═══ Supplied data ═══

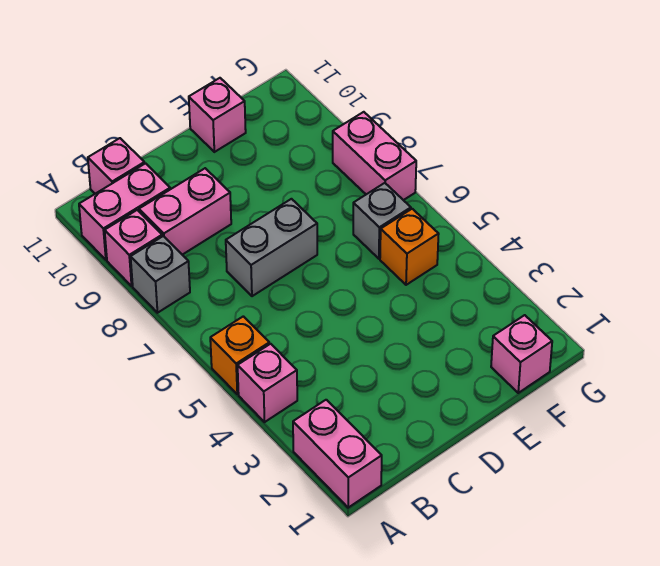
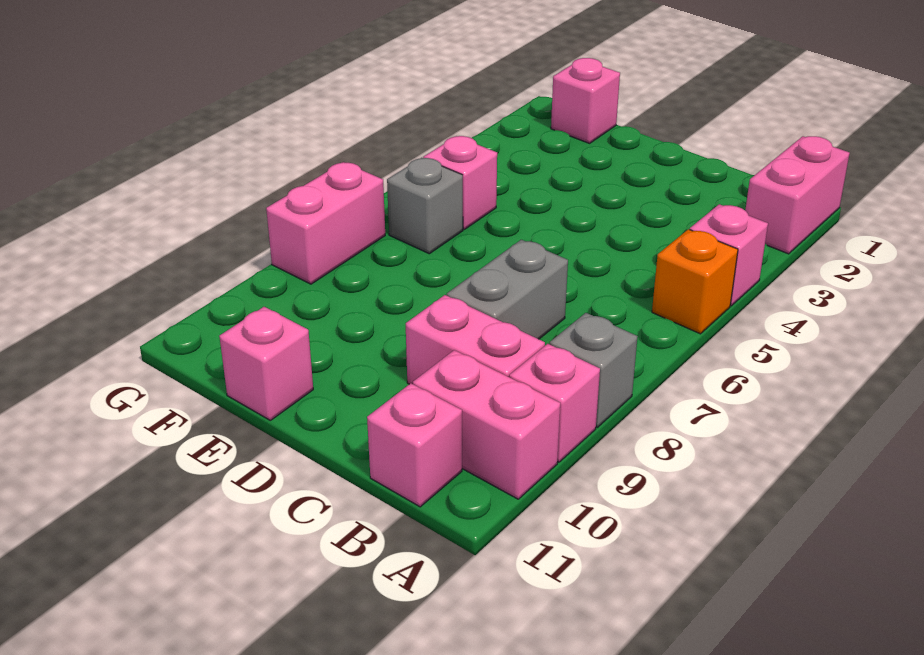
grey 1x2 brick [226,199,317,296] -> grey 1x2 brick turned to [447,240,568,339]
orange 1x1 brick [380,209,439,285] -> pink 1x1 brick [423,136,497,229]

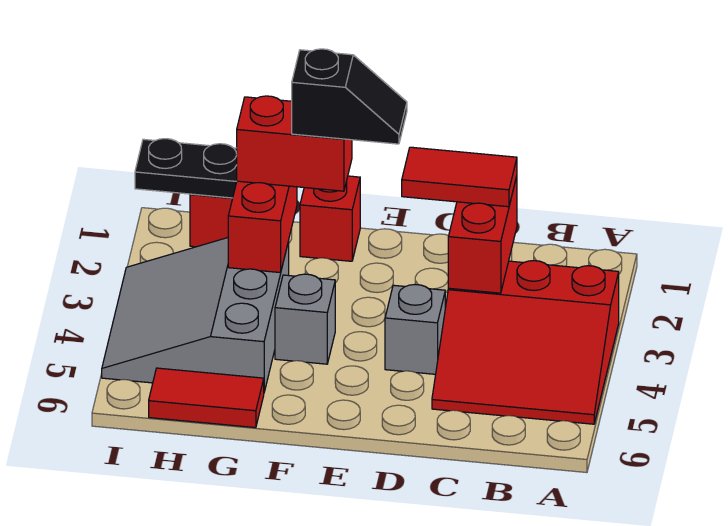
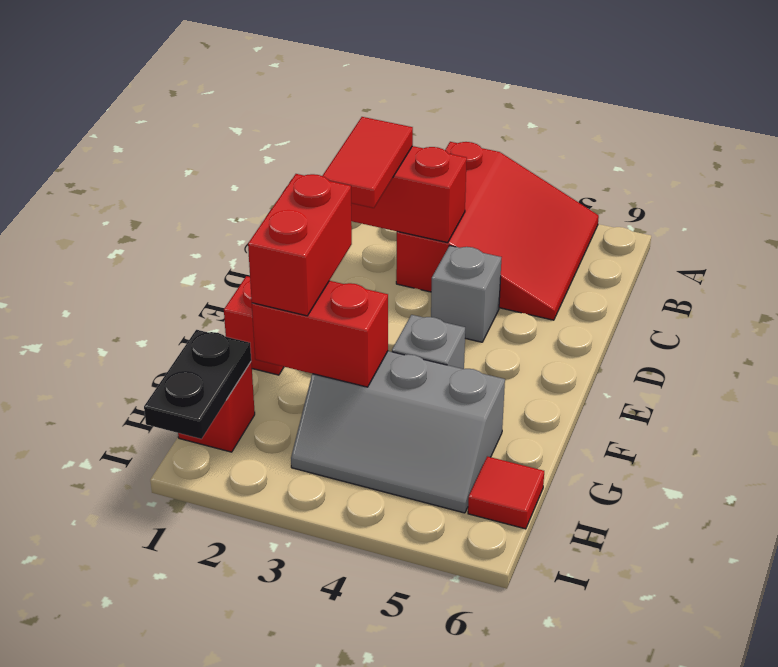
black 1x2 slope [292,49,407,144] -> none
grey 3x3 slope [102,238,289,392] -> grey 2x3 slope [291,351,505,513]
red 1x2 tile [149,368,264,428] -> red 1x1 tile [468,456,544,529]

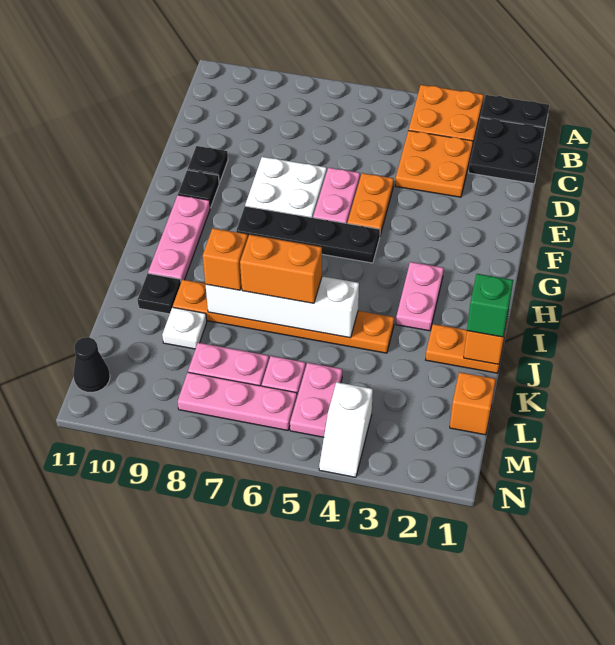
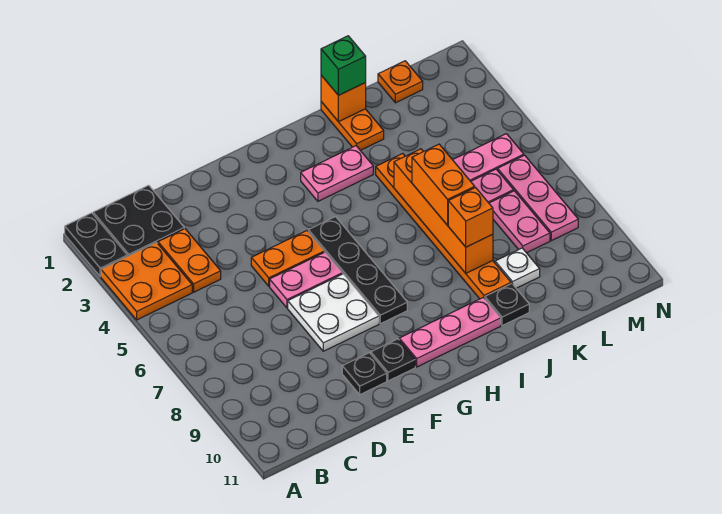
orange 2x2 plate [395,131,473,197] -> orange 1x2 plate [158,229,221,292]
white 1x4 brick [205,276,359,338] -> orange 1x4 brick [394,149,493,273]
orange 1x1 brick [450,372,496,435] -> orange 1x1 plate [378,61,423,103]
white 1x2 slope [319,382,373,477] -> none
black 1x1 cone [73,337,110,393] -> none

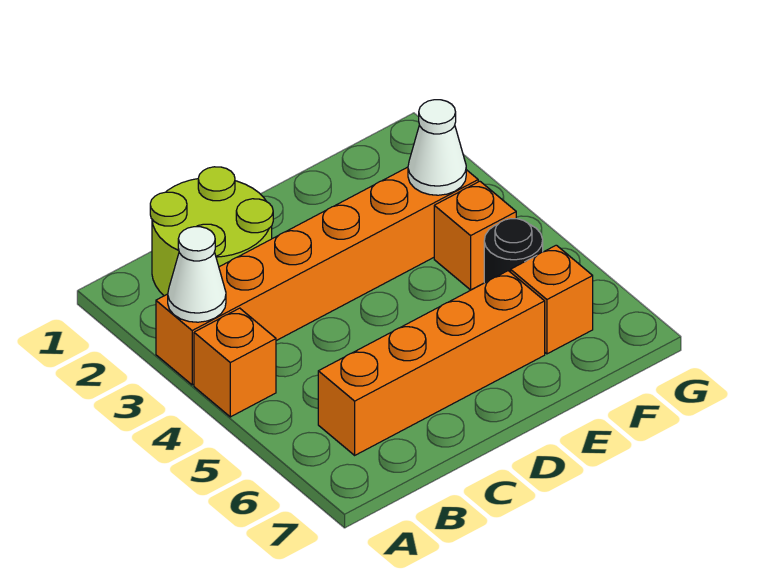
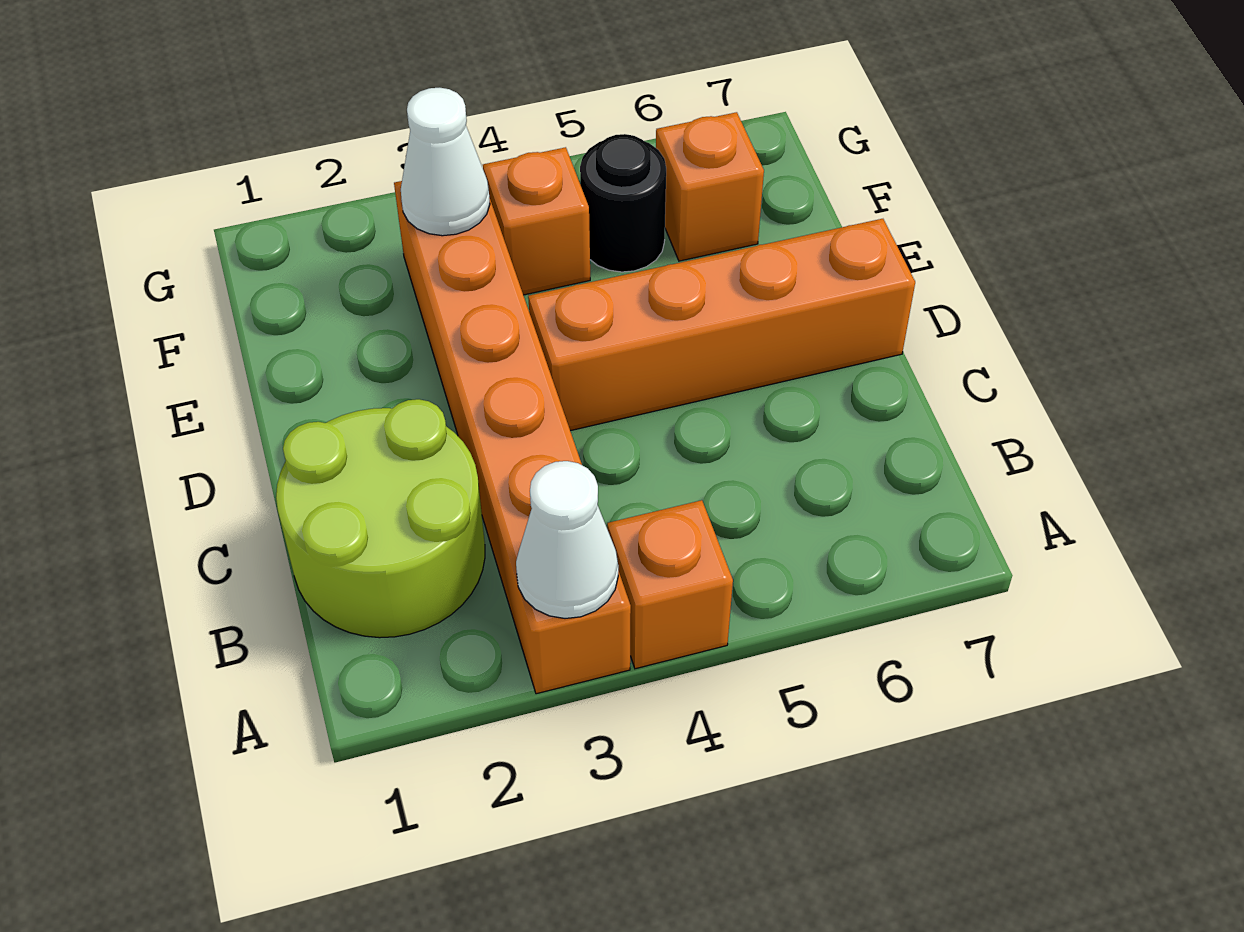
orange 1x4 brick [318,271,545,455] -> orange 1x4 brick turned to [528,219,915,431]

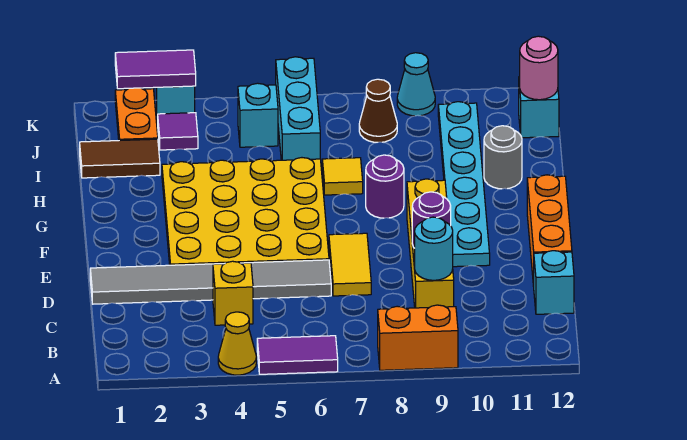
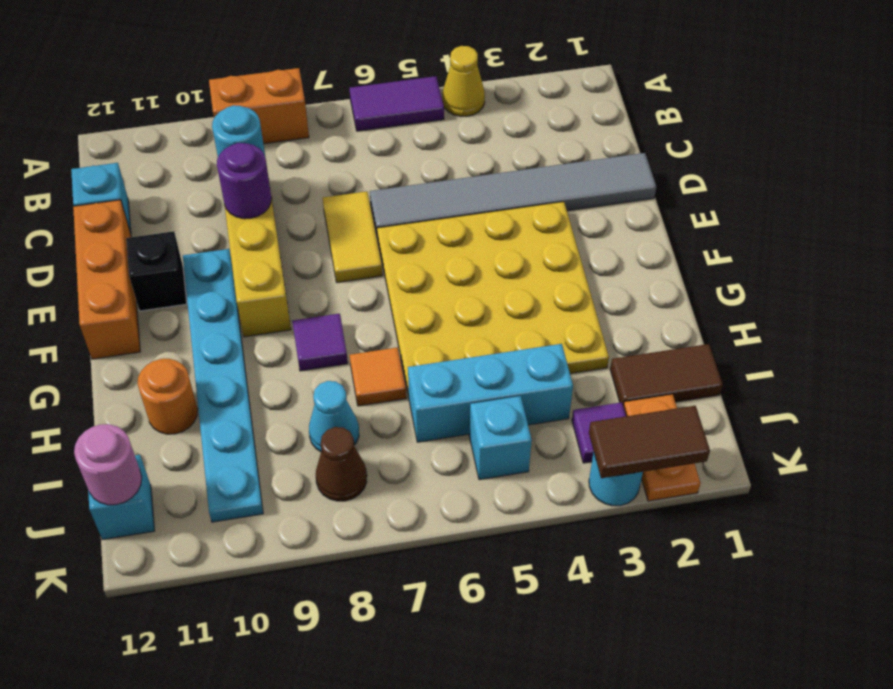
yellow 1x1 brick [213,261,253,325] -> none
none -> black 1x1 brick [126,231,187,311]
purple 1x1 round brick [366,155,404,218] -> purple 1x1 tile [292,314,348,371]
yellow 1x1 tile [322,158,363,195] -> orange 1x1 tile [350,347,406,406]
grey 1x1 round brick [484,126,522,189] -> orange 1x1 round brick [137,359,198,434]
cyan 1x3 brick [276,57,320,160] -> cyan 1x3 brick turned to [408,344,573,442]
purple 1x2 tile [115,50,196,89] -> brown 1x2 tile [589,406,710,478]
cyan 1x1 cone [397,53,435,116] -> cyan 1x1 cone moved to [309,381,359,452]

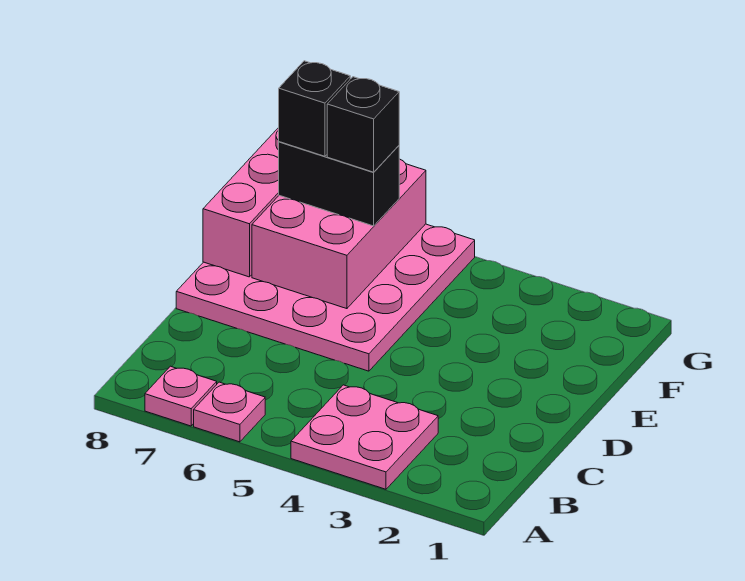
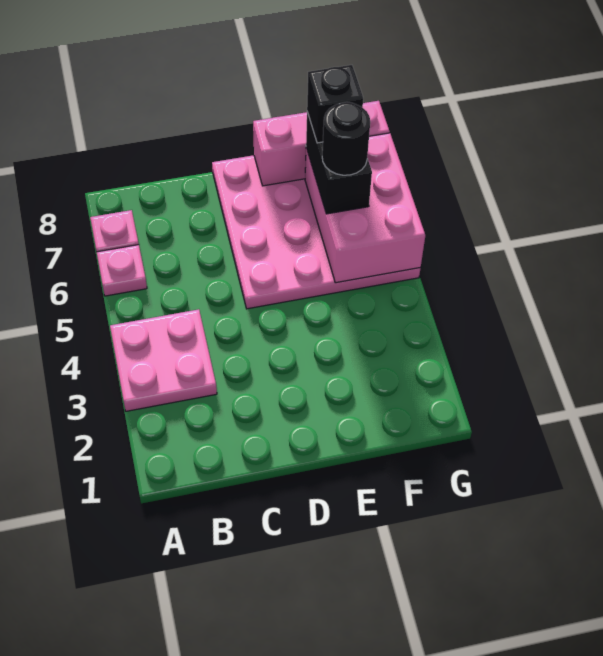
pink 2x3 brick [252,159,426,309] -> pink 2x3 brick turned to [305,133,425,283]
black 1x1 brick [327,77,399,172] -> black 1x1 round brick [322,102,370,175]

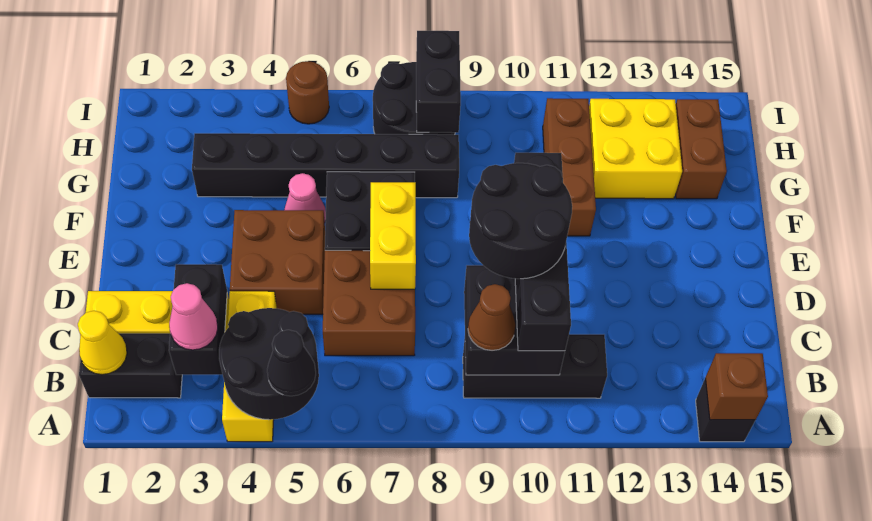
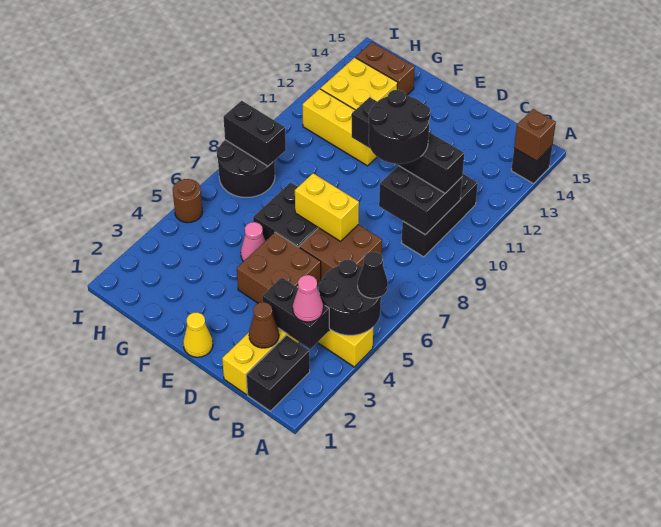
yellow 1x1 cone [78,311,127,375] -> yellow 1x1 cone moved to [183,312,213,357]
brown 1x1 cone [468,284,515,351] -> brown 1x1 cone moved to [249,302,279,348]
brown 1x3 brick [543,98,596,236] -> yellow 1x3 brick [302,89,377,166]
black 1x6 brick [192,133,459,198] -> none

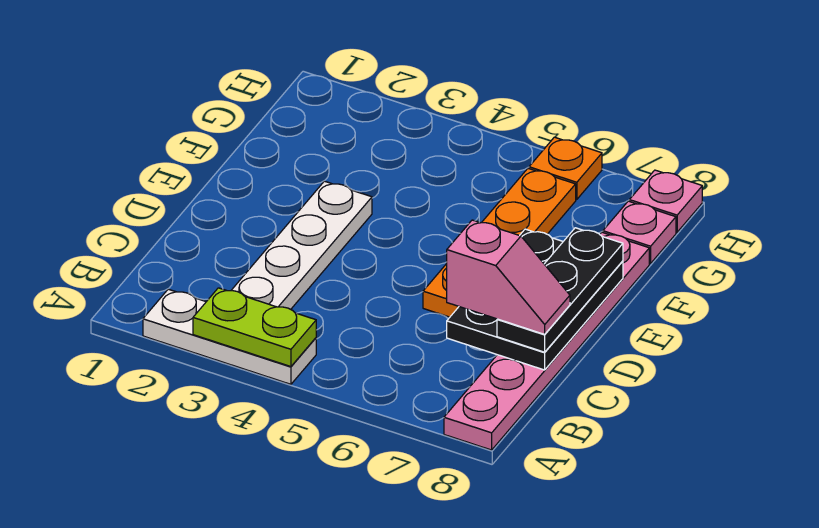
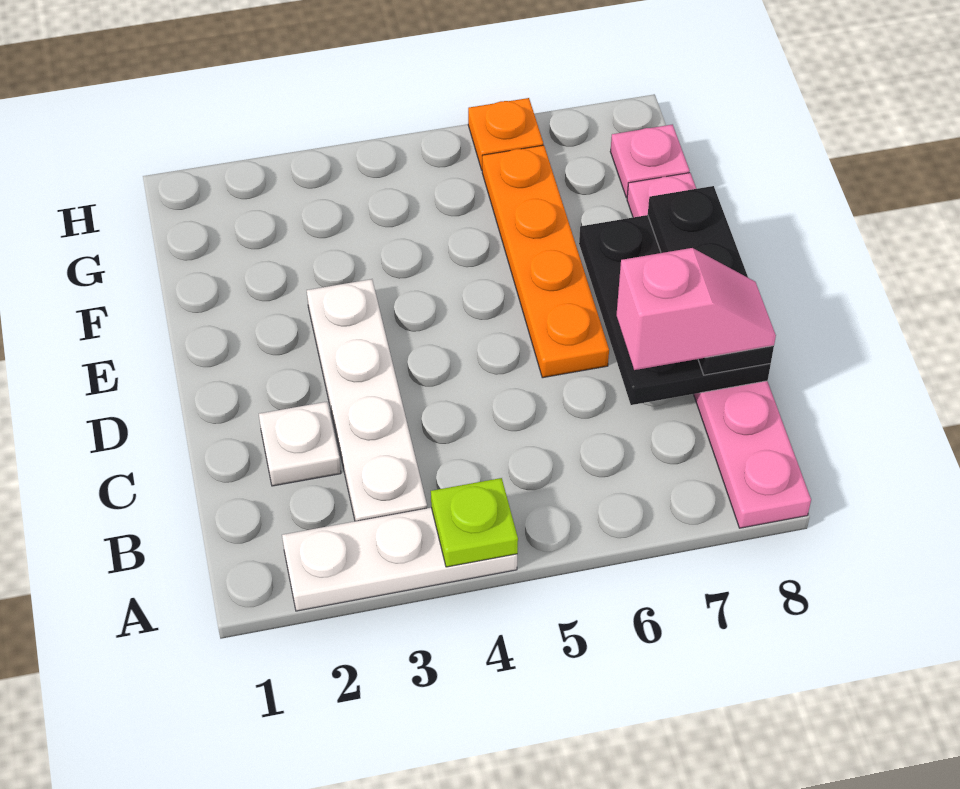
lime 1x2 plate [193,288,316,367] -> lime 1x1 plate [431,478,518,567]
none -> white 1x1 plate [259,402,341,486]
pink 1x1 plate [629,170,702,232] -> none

═══

:: Your assignment ::
Each line containing the word "yellow" needs to be copied from the data above.

:: Completed task ::
yellow 1x1 brick [213,261,253,325] -> none
yellow 1x1 tile [322,158,363,195] -> orange 1x1 tile [350,347,406,406]
yellow 1x1 cone [78,311,127,375] -> yellow 1x1 cone moved to [183,312,213,357]
brown 1x3 brick [543,98,596,236] -> yellow 1x3 brick [302,89,377,166]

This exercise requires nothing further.